> Required action: In the entries below, count the lines that include the word "pencil" and reply with the number alone.

> Entries provided:

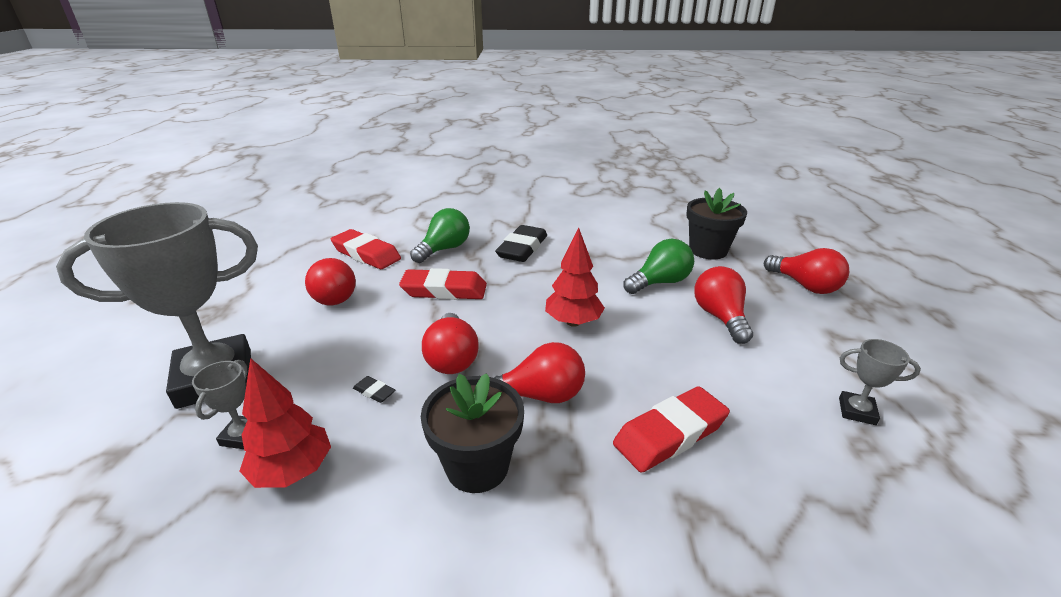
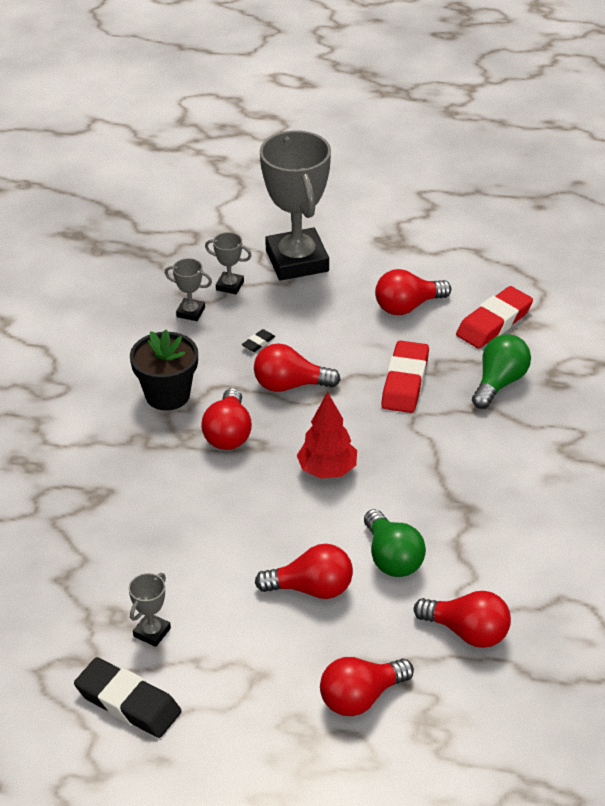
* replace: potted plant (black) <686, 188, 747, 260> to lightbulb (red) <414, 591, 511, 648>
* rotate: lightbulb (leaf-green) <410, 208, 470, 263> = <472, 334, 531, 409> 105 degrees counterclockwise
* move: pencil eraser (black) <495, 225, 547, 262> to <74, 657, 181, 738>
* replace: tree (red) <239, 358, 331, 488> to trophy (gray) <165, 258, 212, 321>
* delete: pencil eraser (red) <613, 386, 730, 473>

> Result for this exercise: 2